#### [Input data]
= = =

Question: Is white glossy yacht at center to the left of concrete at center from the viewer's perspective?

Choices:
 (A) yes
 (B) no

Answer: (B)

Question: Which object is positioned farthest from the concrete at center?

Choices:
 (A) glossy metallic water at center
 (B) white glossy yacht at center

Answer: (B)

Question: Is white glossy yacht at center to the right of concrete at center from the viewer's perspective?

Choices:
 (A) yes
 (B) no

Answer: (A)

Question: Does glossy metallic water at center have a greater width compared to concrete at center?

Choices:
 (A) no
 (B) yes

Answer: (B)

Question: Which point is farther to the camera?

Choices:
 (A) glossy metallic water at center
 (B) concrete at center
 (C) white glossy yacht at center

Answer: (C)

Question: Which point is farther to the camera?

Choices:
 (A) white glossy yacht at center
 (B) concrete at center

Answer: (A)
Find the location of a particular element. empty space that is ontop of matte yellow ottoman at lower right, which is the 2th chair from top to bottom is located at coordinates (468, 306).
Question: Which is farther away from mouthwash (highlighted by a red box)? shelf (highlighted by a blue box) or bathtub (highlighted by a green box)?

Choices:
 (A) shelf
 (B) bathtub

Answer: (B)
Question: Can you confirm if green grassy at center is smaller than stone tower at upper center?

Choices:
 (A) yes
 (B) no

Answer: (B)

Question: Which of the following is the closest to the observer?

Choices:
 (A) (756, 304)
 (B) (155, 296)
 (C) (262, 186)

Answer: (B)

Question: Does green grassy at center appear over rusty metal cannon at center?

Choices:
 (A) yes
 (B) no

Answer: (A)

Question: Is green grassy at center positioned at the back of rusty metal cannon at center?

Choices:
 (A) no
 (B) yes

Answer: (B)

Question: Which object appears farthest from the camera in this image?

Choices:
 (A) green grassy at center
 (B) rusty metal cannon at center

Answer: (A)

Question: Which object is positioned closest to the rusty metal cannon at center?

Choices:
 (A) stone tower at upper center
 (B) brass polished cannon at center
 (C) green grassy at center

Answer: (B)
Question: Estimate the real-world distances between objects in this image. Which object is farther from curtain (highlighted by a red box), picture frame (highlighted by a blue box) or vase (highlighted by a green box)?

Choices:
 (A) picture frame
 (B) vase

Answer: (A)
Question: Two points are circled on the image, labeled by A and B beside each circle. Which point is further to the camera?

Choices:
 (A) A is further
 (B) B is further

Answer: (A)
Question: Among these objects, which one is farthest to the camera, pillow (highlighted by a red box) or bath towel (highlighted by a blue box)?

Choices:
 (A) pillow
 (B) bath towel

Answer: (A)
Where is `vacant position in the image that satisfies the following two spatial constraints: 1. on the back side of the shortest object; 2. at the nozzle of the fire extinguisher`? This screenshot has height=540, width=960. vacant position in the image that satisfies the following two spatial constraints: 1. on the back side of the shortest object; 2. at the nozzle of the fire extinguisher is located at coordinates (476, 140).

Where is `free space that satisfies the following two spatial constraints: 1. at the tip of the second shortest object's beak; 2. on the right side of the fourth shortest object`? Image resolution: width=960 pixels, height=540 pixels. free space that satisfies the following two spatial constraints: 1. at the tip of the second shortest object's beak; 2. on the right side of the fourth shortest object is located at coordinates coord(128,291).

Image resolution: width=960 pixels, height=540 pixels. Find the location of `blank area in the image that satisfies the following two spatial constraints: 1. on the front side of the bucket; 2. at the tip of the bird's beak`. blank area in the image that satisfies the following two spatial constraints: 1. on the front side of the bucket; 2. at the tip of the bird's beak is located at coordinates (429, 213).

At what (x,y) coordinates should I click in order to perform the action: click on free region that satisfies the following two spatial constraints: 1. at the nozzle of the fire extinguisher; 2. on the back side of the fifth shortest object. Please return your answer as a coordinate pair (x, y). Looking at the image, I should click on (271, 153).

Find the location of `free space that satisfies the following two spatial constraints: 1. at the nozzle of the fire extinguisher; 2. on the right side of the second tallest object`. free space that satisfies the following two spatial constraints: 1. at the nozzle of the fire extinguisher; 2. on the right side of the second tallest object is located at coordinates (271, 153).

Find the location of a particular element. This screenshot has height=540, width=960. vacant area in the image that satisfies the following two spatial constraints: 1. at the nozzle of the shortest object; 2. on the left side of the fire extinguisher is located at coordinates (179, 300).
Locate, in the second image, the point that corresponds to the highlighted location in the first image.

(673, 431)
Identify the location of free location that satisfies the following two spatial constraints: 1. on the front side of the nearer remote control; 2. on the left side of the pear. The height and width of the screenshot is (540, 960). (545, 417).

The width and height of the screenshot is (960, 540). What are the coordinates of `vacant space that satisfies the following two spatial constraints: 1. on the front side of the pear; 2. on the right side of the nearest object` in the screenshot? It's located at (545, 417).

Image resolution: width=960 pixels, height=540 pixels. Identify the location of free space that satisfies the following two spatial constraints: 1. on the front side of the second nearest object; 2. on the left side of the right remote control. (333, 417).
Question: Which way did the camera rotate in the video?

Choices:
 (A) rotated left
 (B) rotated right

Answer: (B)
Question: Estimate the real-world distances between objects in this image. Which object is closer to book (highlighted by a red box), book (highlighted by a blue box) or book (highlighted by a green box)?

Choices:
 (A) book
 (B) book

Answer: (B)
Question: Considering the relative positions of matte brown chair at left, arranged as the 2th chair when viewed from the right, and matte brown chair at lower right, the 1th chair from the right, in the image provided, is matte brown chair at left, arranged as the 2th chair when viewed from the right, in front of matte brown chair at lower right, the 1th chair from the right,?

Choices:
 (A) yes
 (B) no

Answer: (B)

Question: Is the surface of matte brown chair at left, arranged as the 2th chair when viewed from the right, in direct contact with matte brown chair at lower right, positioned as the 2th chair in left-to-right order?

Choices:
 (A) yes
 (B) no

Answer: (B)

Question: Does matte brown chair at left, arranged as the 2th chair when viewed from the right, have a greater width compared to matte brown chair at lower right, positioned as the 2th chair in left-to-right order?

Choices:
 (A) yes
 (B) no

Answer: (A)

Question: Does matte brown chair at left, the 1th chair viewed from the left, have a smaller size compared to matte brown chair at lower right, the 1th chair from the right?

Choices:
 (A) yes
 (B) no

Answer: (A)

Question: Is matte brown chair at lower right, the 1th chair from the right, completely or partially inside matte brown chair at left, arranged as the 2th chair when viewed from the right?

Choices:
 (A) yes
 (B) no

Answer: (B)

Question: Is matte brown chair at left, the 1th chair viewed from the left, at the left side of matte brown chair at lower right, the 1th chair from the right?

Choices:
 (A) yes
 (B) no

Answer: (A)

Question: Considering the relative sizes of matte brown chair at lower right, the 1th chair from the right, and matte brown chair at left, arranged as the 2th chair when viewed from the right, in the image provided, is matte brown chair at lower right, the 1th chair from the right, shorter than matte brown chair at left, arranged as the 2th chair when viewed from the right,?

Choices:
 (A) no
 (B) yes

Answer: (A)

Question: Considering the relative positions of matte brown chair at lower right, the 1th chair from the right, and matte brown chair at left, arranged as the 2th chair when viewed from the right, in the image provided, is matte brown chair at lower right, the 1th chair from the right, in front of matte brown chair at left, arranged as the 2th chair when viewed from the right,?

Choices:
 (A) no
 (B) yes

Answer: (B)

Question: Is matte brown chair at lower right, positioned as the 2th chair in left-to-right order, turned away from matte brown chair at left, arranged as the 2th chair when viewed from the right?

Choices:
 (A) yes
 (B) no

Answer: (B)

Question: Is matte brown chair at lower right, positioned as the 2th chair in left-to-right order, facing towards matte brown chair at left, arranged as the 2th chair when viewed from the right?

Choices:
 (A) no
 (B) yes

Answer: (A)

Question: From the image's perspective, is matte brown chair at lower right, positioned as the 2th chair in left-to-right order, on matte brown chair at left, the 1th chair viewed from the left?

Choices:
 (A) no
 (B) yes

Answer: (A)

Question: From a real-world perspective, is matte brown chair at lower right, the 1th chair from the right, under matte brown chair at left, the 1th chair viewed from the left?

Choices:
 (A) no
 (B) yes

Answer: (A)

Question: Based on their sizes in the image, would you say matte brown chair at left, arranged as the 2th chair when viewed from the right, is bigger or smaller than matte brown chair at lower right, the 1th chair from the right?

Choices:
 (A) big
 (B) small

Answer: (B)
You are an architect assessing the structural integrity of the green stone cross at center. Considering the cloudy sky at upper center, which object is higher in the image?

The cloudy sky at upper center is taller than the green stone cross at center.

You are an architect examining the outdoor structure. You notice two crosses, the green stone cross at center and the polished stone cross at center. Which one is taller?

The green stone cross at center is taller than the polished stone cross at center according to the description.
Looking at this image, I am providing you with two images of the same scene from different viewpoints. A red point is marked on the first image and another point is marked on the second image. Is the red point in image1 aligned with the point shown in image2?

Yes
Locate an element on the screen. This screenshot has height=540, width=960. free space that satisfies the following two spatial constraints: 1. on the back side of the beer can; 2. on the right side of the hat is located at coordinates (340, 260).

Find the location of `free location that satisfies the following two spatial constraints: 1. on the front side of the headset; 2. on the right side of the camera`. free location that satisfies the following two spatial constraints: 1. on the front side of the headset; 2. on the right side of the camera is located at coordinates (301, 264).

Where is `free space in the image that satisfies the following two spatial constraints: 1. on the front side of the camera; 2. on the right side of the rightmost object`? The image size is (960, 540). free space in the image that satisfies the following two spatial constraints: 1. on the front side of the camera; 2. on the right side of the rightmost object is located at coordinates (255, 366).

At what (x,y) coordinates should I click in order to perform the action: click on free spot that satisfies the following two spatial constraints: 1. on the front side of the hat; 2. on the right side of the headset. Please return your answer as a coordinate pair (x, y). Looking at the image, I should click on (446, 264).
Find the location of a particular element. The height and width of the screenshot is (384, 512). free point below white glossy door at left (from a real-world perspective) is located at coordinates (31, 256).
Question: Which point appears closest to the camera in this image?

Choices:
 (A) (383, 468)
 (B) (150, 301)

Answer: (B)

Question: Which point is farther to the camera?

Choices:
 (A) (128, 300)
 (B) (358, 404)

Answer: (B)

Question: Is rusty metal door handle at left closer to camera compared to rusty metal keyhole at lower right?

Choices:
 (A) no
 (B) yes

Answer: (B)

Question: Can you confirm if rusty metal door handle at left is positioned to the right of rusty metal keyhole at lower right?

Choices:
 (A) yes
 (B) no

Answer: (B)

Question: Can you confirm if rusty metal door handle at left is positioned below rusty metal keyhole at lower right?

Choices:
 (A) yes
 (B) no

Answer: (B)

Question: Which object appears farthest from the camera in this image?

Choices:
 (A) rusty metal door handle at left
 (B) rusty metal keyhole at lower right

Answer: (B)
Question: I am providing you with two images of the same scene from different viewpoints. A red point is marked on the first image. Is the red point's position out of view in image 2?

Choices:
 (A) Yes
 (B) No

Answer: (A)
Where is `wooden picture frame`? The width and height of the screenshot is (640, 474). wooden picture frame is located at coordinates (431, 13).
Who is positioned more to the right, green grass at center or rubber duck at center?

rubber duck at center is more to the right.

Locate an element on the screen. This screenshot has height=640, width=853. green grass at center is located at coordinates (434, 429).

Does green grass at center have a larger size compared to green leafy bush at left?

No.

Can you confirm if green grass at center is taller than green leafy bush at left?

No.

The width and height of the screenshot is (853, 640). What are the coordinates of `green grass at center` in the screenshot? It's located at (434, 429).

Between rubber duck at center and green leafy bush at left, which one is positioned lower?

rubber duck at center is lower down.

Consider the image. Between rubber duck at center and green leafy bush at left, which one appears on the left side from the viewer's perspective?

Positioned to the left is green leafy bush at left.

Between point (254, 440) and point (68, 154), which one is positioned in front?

= = =

#### [Problem to work on]
Please quote the part of the listing above that opens with the line containing "The width and height of the screenshot is (853, 640)." and continues through the end of the listing, both ends included, reproducing every line without change.

#### [Result for this task]
The width and height of the screenshot is (853, 640). What are the coordinates of `green grass at center` in the screenshot? It's located at (434, 429).

Between rubber duck at center and green leafy bush at left, which one is positioned lower?

rubber duck at center is lower down.

Consider the image. Between rubber duck at center and green leafy bush at left, which one appears on the left side from the viewer's perspective?

Positioned to the left is green leafy bush at left.

Between point (254, 440) and point (68, 154), which one is positioned in front?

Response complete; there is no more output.